:: SUPPLIED MATERIAL ::

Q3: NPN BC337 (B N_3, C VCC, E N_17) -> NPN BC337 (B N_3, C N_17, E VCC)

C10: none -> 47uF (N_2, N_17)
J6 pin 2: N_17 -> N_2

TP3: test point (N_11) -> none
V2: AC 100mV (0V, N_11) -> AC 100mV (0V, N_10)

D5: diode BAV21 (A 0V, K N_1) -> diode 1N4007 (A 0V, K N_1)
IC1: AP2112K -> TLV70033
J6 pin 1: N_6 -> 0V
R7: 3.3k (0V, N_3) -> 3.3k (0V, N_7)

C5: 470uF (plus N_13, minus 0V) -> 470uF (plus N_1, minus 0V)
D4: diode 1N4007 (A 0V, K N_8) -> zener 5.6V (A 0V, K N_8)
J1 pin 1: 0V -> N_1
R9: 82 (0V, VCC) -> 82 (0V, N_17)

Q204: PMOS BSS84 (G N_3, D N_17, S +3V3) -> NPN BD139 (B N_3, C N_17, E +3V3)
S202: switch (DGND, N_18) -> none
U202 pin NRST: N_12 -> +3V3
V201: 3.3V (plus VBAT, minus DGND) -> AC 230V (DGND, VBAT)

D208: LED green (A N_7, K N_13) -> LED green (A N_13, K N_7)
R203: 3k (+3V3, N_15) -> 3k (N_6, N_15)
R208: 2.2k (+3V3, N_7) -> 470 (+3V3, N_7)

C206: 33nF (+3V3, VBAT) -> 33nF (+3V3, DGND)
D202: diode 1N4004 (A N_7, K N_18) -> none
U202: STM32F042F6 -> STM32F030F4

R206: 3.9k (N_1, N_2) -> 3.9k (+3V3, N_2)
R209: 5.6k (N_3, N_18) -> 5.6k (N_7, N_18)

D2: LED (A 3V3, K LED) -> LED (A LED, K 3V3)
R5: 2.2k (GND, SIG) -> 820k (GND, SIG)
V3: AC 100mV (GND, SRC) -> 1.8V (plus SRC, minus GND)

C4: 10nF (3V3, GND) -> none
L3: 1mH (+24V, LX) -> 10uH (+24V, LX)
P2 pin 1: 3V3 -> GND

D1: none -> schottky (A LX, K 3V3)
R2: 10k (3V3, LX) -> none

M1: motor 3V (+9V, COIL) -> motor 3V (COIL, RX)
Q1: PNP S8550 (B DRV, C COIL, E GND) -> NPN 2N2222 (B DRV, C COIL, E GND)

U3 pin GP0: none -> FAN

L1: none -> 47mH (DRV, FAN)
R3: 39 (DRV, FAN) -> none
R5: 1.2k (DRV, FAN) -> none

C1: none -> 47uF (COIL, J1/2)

:::

■ AIM OF THE EXERCISE
The entries above hold the needed span. Transcribe exactly the lines from the one with "TP3: test point (N_11) -> none" to the one with "U3 pin GP0: none -> FAN", both included.

■ TASK RESPONSE
TP3: test point (N_11) -> none
V2: AC 100mV (0V, N_11) -> AC 100mV (0V, N_10)

D5: diode BAV21 (A 0V, K N_1) -> diode 1N4007 (A 0V, K N_1)
IC1: AP2112K -> TLV70033
J6 pin 1: N_6 -> 0V
R7: 3.3k (0V, N_3) -> 3.3k (0V, N_7)

C5: 470uF (plus N_13, minus 0V) -> 470uF (plus N_1, minus 0V)
D4: diode 1N4007 (A 0V, K N_8) -> zener 5.6V (A 0V, K N_8)
J1 pin 1: 0V -> N_1
R9: 82 (0V, VCC) -> 82 (0V, N_17)

Q204: PMOS BSS84 (G N_3, D N_17, S +3V3) -> NPN BD139 (B N_3, C N_17, E +3V3)
S202: switch (DGND, N_18) -> none
U202 pin NRST: N_12 -> +3V3
V201: 3.3V (plus VBAT, minus DGND) -> AC 230V (DGND, VBAT)

D208: LED green (A N_7, K N_13) -> LED green (A N_13, K N_7)
R203: 3k (+3V3, N_15) -> 3k (N_6, N_15)
R208: 2.2k (+3V3, N_7) -> 470 (+3V3, N_7)

C206: 33nF (+3V3, VBAT) -> 33nF (+3V3, DGND)
D202: diode 1N4004 (A N_7, K N_18) -> none
U202: STM32F042F6 -> STM32F030F4

R206: 3.9k (N_1, N_2) -> 3.9k (+3V3, N_2)
R209: 5.6k (N_3, N_18) -> 5.6k (N_7, N_18)

D2: LED (A 3V3, K LED) -> LED (A LED, K 3V3)
R5: 2.2k (GND, SIG) -> 820k (GND, SIG)
V3: AC 100mV (GND, SRC) -> 1.8V (plus SRC, minus GND)

C4: 10nF (3V3, GND) -> none
L3: 1mH (+24V, LX) -> 10uH (+24V, LX)
P2 pin 1: 3V3 -> GND

D1: none -> schottky (A LX, K 3V3)
R2: 10k (3V3, LX) -> none

M1: motor 3V (+9V, COIL) -> motor 3V (COIL, RX)
Q1: PNP S8550 (B DRV, C COIL, E GND) -> NPN 2N2222 (B DRV, C COIL, E GND)

U3 pin GP0: none -> FAN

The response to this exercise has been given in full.